* Stored data *
★ ★ ★ ★ ★ ★ ★
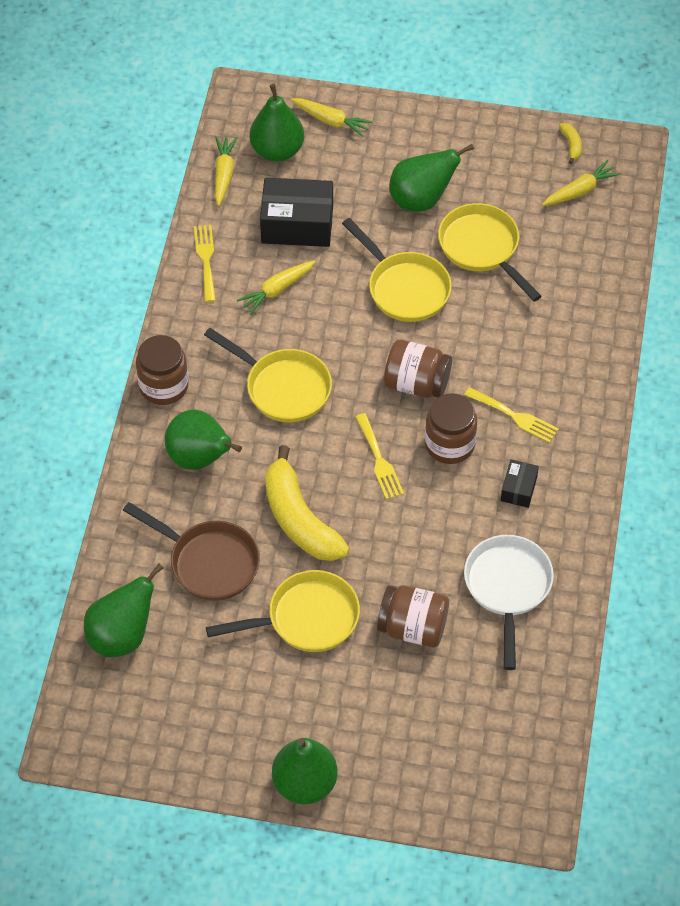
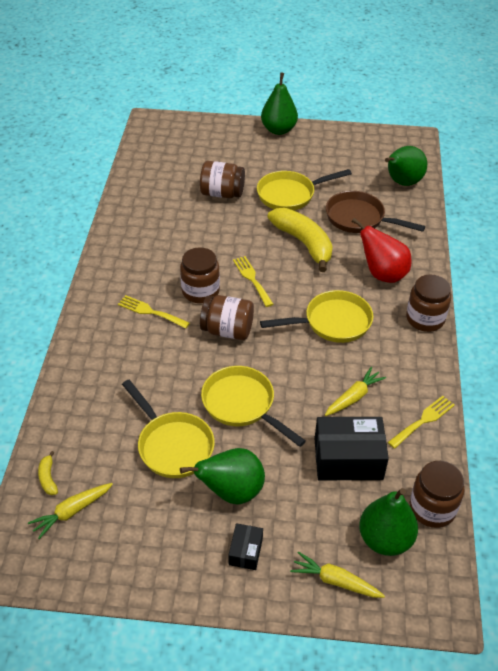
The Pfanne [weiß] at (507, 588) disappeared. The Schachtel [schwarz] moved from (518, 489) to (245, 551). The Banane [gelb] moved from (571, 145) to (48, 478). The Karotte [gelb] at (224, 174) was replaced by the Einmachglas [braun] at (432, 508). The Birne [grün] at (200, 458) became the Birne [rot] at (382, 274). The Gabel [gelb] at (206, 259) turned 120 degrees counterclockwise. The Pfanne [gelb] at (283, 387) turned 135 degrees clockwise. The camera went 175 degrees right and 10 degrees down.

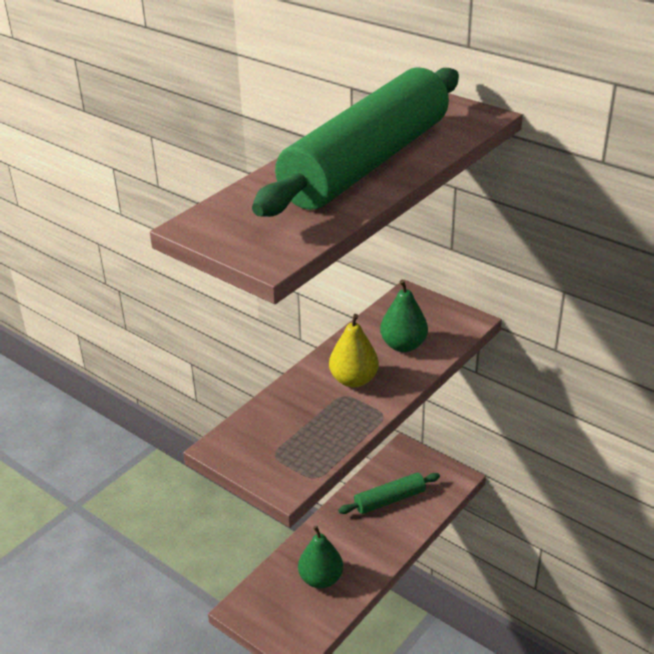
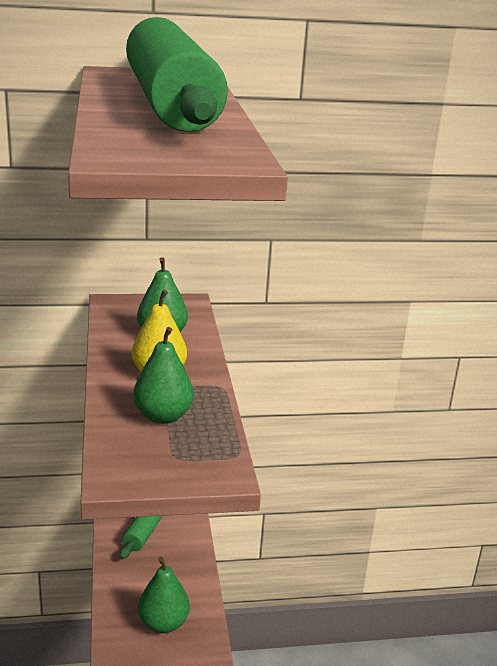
The Birne [grün] at (163, 416) appeared. The camera went 50 degrees left and 10 degrees down.

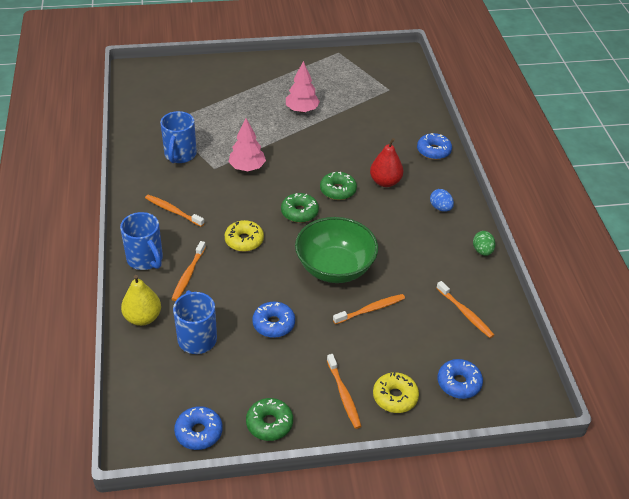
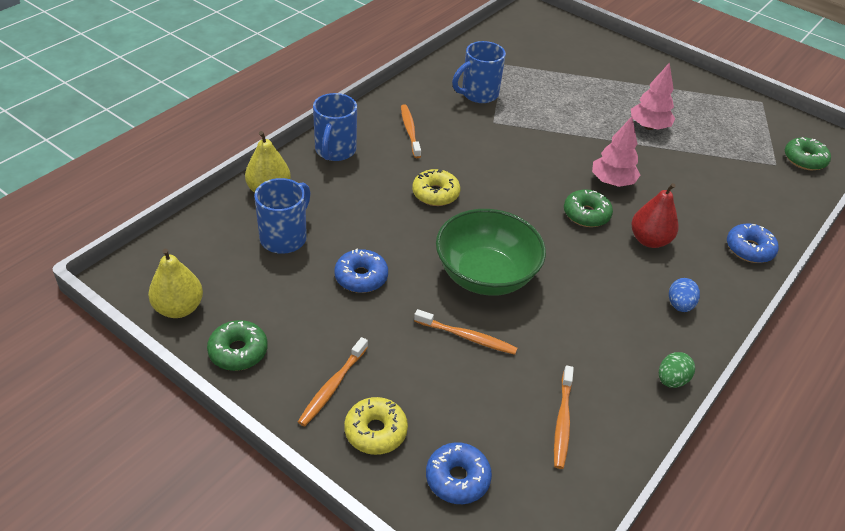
The Zahnbürste [orange] at (188, 274) disappeared. The Baum [rosa] moved from (247, 167) to (612, 182). The Donut [grün] moved from (299, 212) to (804, 160). The Donut [blau] at (199, 432) was replaced by the Birne [gelb] at (179, 308). The camera went 45 degrees right and 0 degrees up.

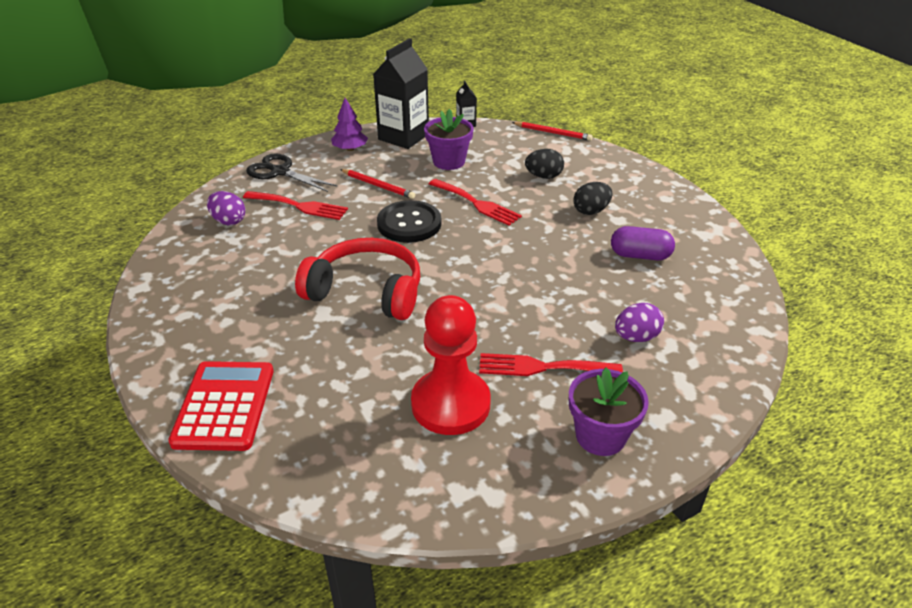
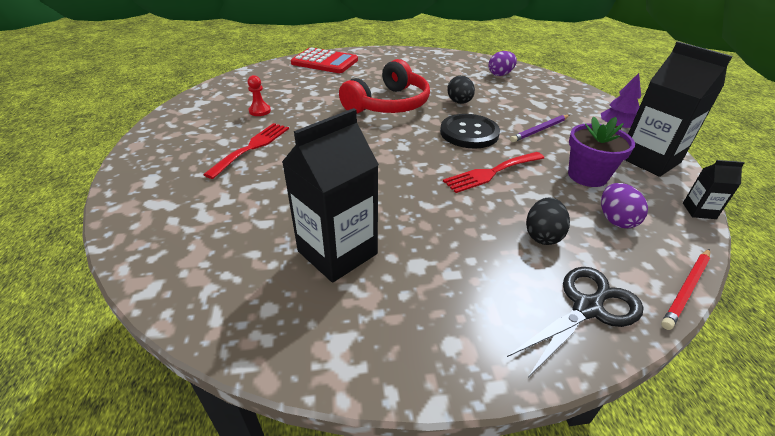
The Gabel [rot] at (299, 206) disappeared. The Blumentopf [lila] at (600, 436) disappeared. The Schere [schwarz] moved from (280, 172) to (587, 308). The Ei [schwarz] moved from (591, 211) to (459, 102). The Ei [lila] moved from (636, 337) to (615, 220). The Kapsel [lila] at (640, 255) was replaced by the Getränkekarton [schwarz] at (337, 252). The Bleistift [rot] at (378, 185) became the Bleistift [lila] at (540, 130). The Bauer [rot] at (450, 404) changed to 0.42 times the size. The camera went 110 degrees right and 0 degrees up.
★ ★ ★ ★ ★ ★ ★
* What you will do *
Since the listing holds pictures, return everything else in it exactly and omit those.

* Answer to the exercise *
The Pfanne [weiß] at (507, 588) disappeared. The Schachtel [schwarz] moved from (518, 489) to (245, 551). The Banane [gelb] moved from (571, 145) to (48, 478). The Karotte [gelb] at (224, 174) was replaced by the Einmachglas [braun] at (432, 508). The Birne [grün] at (200, 458) became the Birne [rot] at (382, 274). The Gabel [gelb] at (206, 259) turned 120 degrees counterclockwise. The Pfanne [gelb] at (283, 387) turned 135 degrees clockwise. The camera went 175 degrees right and 10 degrees down.

The Birne [grün] at (163, 416) appeared. The camera went 50 degrees left and 10 degrees down.

The Zahnbürste [orange] at (188, 274) disappeared. The Baum [rosa] moved from (247, 167) to (612, 182). The Donut [grün] moved from (299, 212) to (804, 160). The Donut [blau] at (199, 432) was replaced by the Birne [gelb] at (179, 308). The camera went 45 degrees right and 0 degrees up.

The Gabel [rot] at (299, 206) disappeared. The Blumentopf [lila] at (600, 436) disappeared. The Schere [schwarz] moved from (280, 172) to (587, 308). The Ei [schwarz] moved from (591, 211) to (459, 102). The Ei [lila] moved from (636, 337) to (615, 220). The Kapsel [lila] at (640, 255) was replaced by the Getränkekarton [schwarz] at (337, 252). The Bleistift [rot] at (378, 185) became the Bleistift [lila] at (540, 130). The Bauer [rot] at (450, 404) changed to 0.42 times the size. The camera went 110 degrees right and 0 degrees up.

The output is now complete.